WHAT THE TASK ASKS.
The copy should hold exactly the lines below from the one that contains "green clock: 3 -> 4" through the one that contains "purple rocket: 1 -> 4" and nothing else, so no pictures.

Object matching data.
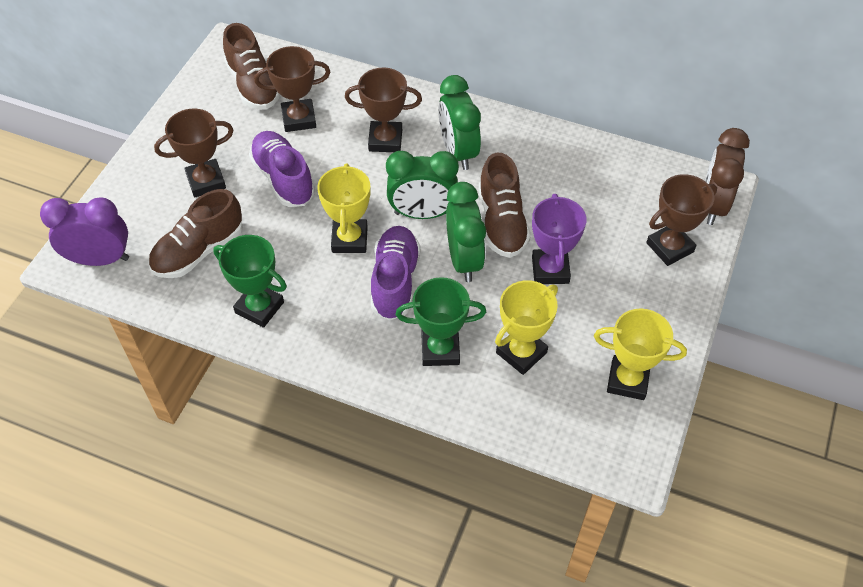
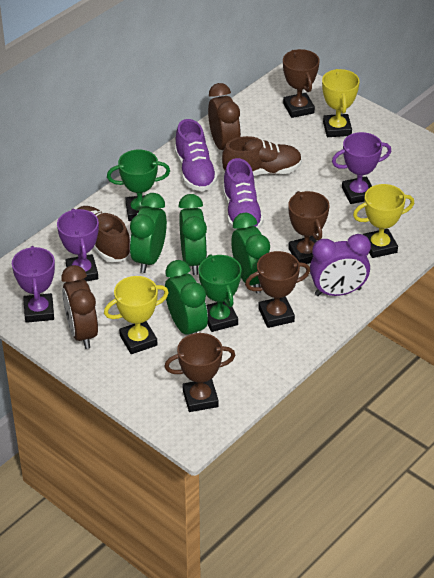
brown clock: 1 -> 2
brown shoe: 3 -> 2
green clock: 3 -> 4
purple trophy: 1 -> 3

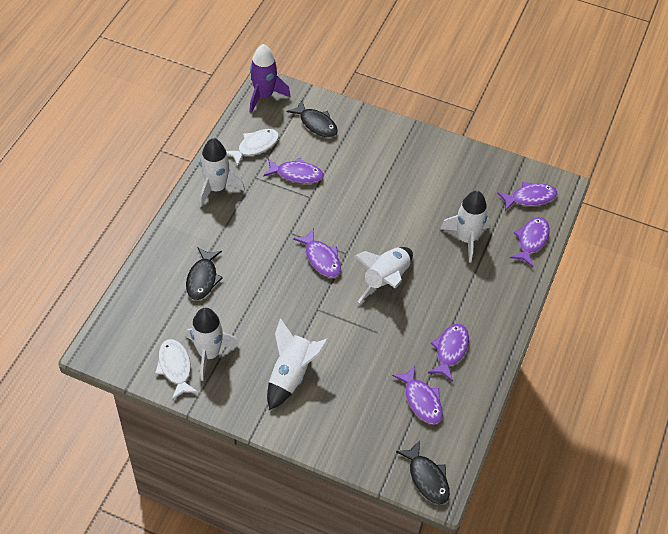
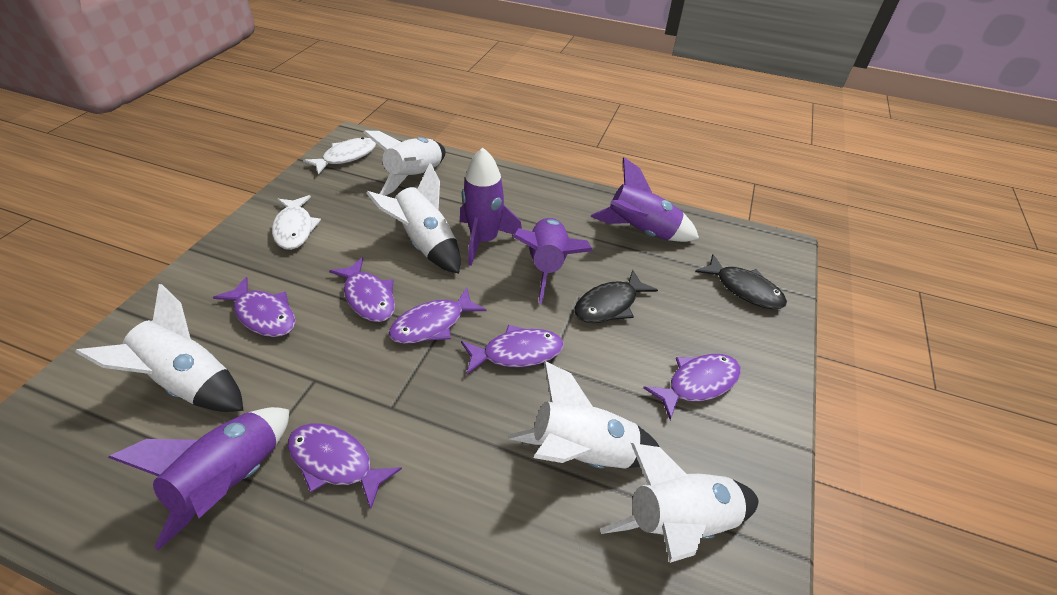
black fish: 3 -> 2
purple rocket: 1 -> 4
...
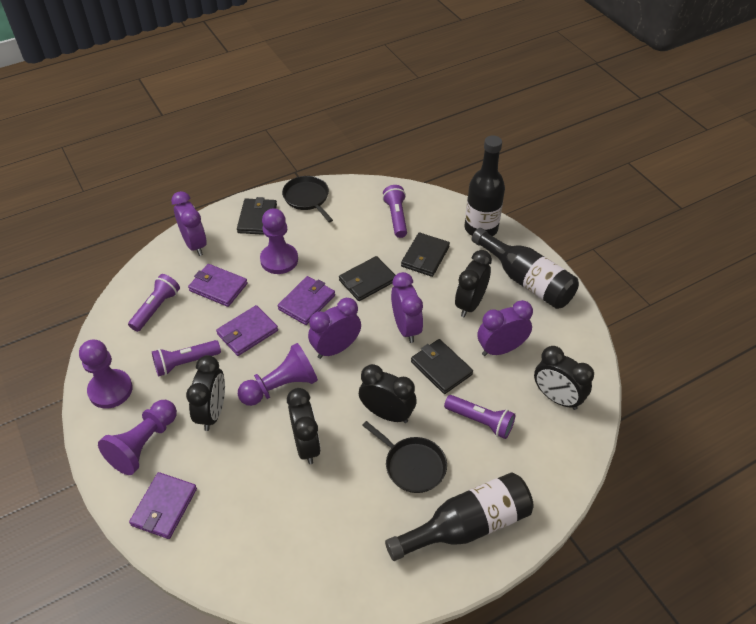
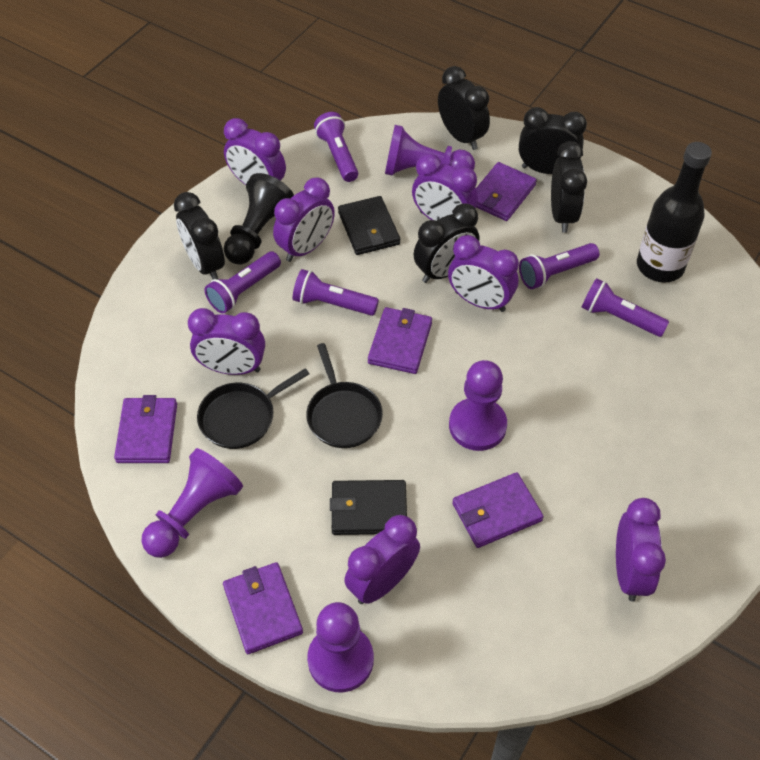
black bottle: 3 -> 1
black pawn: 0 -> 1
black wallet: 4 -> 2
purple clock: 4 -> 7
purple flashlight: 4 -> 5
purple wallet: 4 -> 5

RESULT.
green clock: 3 -> 4
purple trophy: 1 -> 3

black fish: 3 -> 2
purple rocket: 1 -> 4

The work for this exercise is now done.